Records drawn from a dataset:
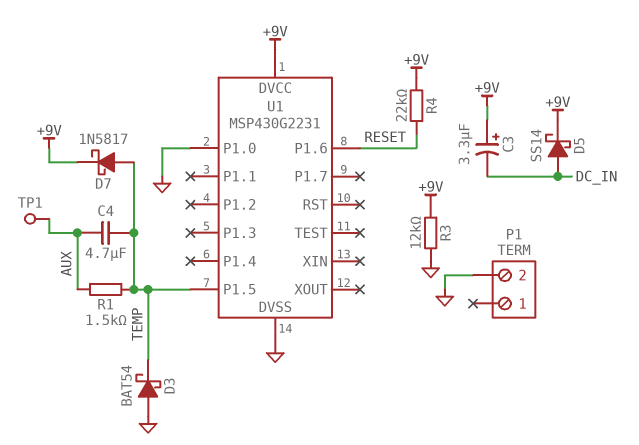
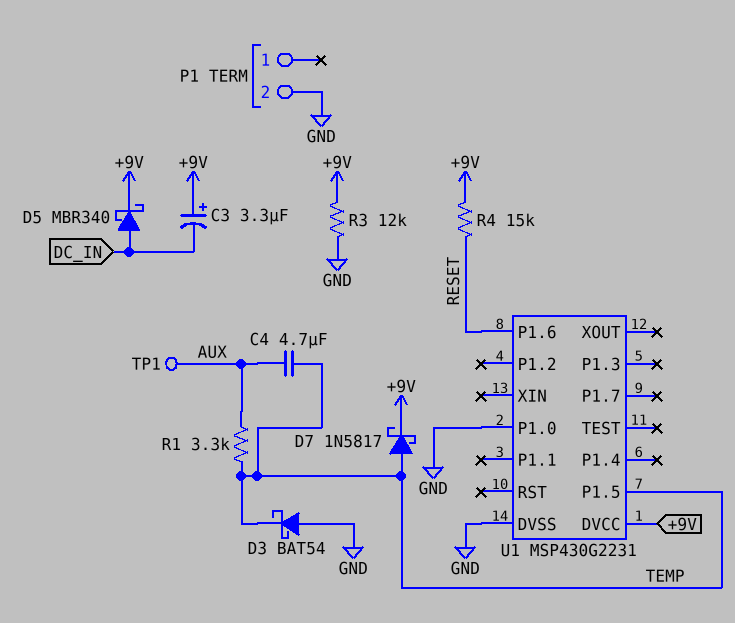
D5: schottky SS14 (A DC_IN, K +9V) -> schottky MBR340 (A DC_IN, K +9V)
R1: 1.5k (AUX, TEMP) -> 3.3k (AUX, TEMP)
R4: 22k (+9V, RESET) -> 15k (+9V, RESET)

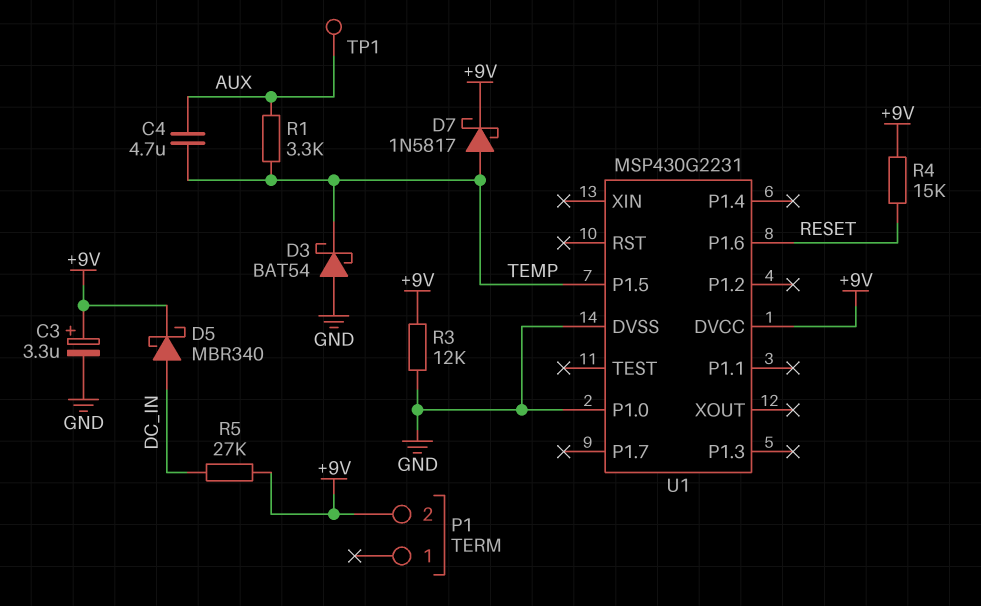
C3: 3.3uF (plus +9V, minus DC_IN) -> 3.3uF (plus +9V, minus GND)
P1 pin 2: GND -> +9V
R5: none -> 27k (+9V, DC_IN)

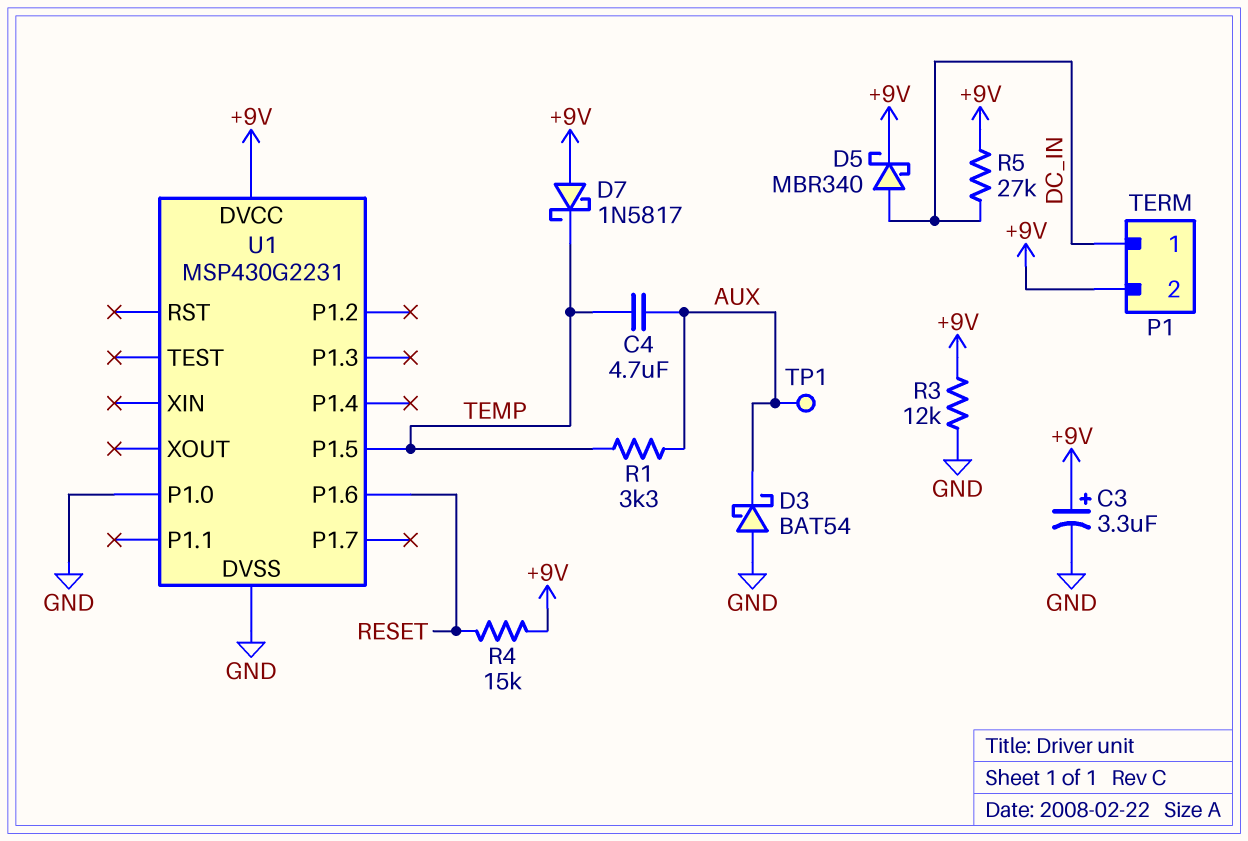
D3: schottky BAT54 (A GND, K TEMP) -> schottky BAT54 (A GND, K AUX)
D7: schottky 1N5817 (A TEMP, K +9V) -> schottky 1N5817 (A +9V, K TEMP)
P1 pin 1: none -> DC_IN

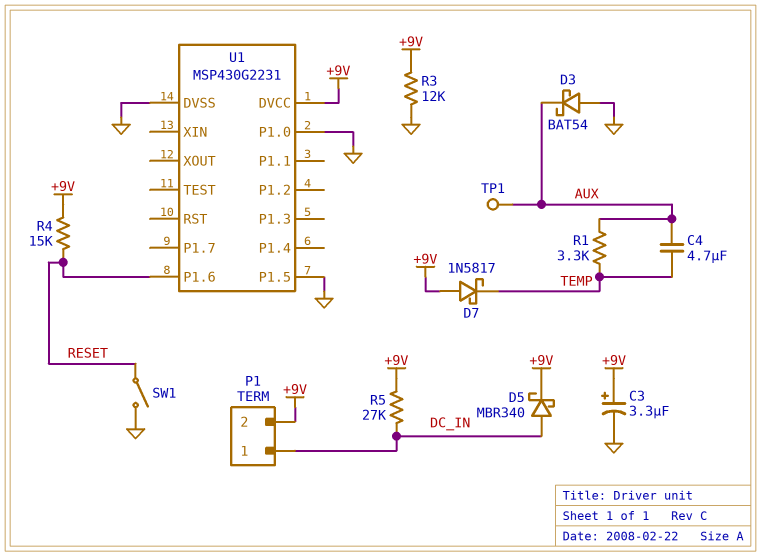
SW1: none -> switch (GND, RESET)
U1 pin P1.5: TEMP -> GND

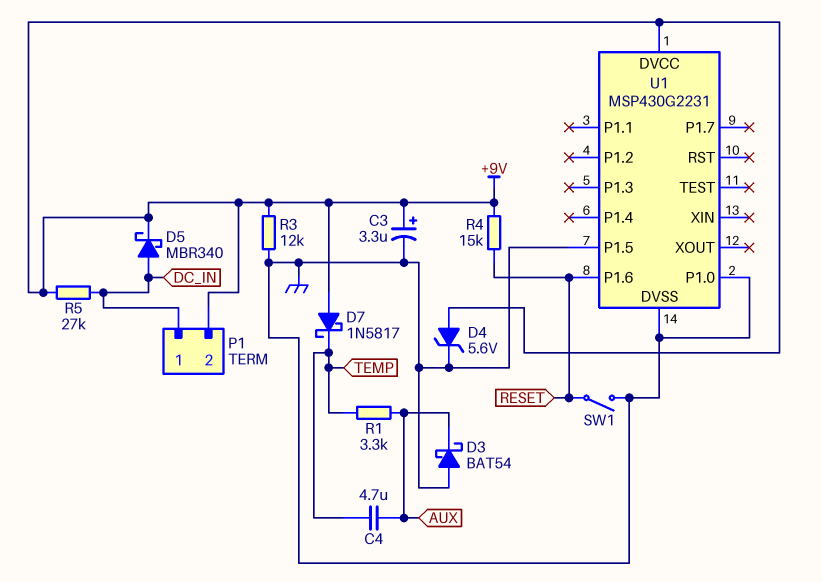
D4: none -> zener 5.6V (A +9V, K GND)
TP1: test point (AUX) -> none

Aim of the task —
Leave out the pictures and copy exactly the lines from the one with "D3: schottky BAT54" through the last line of the records above.

Worked solution —
D3: schottky BAT54 (A GND, K TEMP) -> schottky BAT54 (A GND, K AUX)
D7: schottky 1N5817 (A TEMP, K +9V) -> schottky 1N5817 (A +9V, K TEMP)
P1 pin 1: none -> DC_IN

SW1: none -> switch (GND, RESET)
U1 pin P1.5: TEMP -> GND

D4: none -> zener 5.6V (A +9V, K GND)
TP1: test point (AUX) -> none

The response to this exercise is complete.